### EXERCISE DIRECTIONS:
Restating every entry exactly is the whole task.

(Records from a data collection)

=====

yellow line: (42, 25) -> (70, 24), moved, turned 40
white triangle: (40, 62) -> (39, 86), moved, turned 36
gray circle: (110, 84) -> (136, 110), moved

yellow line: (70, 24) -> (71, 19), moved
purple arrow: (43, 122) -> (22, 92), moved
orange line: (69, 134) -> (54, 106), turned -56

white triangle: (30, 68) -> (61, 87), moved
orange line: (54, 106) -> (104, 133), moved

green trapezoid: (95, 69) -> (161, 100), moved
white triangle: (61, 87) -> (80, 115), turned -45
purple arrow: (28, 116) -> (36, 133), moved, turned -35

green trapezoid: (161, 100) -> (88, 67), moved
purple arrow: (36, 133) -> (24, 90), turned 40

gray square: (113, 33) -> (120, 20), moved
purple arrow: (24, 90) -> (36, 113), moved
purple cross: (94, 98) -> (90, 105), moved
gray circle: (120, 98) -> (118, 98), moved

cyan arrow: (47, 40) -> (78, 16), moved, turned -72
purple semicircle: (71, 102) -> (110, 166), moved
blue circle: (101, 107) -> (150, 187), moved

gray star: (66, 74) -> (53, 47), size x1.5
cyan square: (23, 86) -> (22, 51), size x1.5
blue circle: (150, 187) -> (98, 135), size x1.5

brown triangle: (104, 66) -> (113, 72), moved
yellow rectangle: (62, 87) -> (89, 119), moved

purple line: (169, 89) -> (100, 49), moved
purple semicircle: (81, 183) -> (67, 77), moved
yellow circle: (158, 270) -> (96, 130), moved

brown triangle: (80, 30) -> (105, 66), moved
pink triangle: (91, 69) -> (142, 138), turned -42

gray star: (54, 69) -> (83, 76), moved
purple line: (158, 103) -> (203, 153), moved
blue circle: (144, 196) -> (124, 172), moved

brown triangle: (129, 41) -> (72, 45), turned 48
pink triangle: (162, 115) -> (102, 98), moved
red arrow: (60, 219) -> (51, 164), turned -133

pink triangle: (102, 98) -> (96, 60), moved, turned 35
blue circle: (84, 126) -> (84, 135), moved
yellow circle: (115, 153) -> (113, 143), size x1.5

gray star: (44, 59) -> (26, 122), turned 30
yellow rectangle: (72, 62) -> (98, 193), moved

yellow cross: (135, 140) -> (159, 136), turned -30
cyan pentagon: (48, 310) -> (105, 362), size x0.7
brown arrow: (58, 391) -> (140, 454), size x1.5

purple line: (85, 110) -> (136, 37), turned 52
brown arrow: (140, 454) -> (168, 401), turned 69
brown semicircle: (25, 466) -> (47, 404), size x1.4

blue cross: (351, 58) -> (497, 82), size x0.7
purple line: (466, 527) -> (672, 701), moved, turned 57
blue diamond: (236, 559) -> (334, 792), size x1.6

=====

### RESPONSE BELOW:
yellow line: (42, 25) -> (70, 24), moved, turned 40
white triangle: (40, 62) -> (39, 86), moved, turned 36
gray circle: (110, 84) -> (136, 110), moved

yellow line: (70, 24) -> (71, 19), moved
purple arrow: (43, 122) -> (22, 92), moved
orange line: (69, 134) -> (54, 106), turned -56

white triangle: (30, 68) -> (61, 87), moved
orange line: (54, 106) -> (104, 133), moved

green trapezoid: (95, 69) -> (161, 100), moved
white triangle: (61, 87) -> (80, 115), turned -45
purple arrow: (28, 116) -> (36, 133), moved, turned -35

green trapezoid: (161, 100) -> (88, 67), moved
purple arrow: (36, 133) -> (24, 90), turned 40

gray square: (113, 33) -> (120, 20), moved
purple arrow: (24, 90) -> (36, 113), moved
purple cross: (94, 98) -> (90, 105), moved
gray circle: (120, 98) -> (118, 98), moved

cyan arrow: (47, 40) -> (78, 16), moved, turned -72
purple semicircle: (71, 102) -> (110, 166), moved
blue circle: (101, 107) -> (150, 187), moved

gray star: (66, 74) -> (53, 47), size x1.5
cyan square: (23, 86) -> (22, 51), size x1.5
blue circle: (150, 187) -> (98, 135), size x1.5

brown triangle: (104, 66) -> (113, 72), moved
yellow rectangle: (62, 87) -> (89, 119), moved

purple line: (169, 89) -> (100, 49), moved
purple semicircle: (81, 183) -> (67, 77), moved
yellow circle: (158, 270) -> (96, 130), moved

brown triangle: (80, 30) -> (105, 66), moved
pink triangle: (91, 69) -> (142, 138), turned -42

gray star: (54, 69) -> (83, 76), moved
purple line: (158, 103) -> (203, 153), moved
blue circle: (144, 196) -> (124, 172), moved

brown triangle: (129, 41) -> (72, 45), turned 48
pink triangle: (162, 115) -> (102, 98), moved
red arrow: (60, 219) -> (51, 164), turned -133

pink triangle: (102, 98) -> (96, 60), moved, turned 35
blue circle: (84, 126) -> (84, 135), moved
yellow circle: (115, 153) -> (113, 143), size x1.5

gray star: (44, 59) -> (26, 122), turned 30
yellow rectangle: (72, 62) -> (98, 193), moved

yellow cross: (135, 140) -> (159, 136), turned -30
cyan pentagon: (48, 310) -> (105, 362), size x0.7
brown arrow: (58, 391) -> (140, 454), size x1.5

purple line: (85, 110) -> (136, 37), turned 52
brown arrow: (140, 454) -> (168, 401), turned 69
brown semicircle: (25, 466) -> (47, 404), size x1.4

blue cross: (351, 58) -> (497, 82), size x0.7
purple line: (466, 527) -> (672, 701), moved, turned 57
blue diamond: (236, 559) -> (334, 792), size x1.6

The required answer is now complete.